• Exercise brief
Gather every line in the material below that contains the string "Darren", and copy each of those lines in full.

# START OF Input for this task

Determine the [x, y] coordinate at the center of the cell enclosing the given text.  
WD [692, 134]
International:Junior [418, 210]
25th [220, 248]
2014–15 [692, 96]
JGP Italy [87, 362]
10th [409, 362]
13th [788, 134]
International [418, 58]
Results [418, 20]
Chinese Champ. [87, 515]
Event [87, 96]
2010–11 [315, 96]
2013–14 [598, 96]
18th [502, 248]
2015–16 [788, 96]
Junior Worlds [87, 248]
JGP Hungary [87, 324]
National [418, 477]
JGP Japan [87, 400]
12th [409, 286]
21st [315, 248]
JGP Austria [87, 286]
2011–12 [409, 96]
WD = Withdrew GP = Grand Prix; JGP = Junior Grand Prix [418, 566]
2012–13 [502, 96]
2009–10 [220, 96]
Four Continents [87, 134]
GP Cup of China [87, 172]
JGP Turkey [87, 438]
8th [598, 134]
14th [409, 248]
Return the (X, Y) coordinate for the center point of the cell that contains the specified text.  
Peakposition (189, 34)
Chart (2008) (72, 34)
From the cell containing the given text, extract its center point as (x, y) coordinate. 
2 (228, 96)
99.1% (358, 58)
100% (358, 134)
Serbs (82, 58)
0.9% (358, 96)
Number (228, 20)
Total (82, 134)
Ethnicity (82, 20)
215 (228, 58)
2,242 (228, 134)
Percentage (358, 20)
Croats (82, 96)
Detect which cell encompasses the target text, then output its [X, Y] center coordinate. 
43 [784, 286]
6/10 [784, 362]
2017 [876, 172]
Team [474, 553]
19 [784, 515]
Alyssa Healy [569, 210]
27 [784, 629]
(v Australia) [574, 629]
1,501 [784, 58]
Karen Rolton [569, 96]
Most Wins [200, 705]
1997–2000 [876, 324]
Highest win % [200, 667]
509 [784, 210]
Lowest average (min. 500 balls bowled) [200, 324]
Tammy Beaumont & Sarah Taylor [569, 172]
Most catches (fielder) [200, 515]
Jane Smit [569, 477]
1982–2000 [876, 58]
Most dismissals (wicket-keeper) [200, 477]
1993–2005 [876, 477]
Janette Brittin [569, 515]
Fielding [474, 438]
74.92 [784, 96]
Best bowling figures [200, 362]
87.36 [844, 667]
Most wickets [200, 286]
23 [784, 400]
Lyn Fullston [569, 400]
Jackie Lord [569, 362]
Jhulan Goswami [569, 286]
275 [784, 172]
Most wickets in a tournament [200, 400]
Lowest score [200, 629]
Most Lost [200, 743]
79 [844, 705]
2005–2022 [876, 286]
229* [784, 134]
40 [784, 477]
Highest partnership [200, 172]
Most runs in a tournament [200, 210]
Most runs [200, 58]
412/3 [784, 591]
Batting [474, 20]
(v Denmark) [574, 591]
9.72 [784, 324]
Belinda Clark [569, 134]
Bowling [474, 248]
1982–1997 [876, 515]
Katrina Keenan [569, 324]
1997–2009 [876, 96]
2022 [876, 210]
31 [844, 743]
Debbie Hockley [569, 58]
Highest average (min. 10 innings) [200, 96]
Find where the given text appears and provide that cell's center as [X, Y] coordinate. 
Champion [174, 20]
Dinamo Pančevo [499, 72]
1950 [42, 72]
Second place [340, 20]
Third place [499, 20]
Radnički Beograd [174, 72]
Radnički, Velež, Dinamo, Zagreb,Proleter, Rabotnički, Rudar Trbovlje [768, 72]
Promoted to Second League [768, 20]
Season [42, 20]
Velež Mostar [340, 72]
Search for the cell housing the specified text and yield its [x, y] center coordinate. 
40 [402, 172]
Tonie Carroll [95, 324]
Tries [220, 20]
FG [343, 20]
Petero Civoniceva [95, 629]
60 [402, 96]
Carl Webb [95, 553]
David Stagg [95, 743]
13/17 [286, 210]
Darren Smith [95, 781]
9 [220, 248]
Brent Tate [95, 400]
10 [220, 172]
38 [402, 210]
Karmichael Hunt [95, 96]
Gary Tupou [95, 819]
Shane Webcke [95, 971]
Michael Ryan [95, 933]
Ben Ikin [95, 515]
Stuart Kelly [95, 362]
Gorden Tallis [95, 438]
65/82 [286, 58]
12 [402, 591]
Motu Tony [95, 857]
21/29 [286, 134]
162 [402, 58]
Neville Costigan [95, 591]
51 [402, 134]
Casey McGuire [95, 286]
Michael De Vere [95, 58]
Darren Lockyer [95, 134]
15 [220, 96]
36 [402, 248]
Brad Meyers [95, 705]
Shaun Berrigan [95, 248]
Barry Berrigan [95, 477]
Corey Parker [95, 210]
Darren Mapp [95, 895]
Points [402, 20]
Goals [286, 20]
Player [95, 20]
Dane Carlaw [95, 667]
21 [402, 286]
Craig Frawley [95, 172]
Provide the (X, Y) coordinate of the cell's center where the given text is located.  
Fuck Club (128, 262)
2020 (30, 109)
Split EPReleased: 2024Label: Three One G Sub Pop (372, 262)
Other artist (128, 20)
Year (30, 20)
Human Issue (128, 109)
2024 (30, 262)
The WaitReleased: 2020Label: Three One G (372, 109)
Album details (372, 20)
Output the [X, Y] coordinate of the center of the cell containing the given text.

# END OF Input for this task

• Result
Darren Smith [95, 781]
Darren Lockyer [95, 134]
Darren Mapp [95, 895]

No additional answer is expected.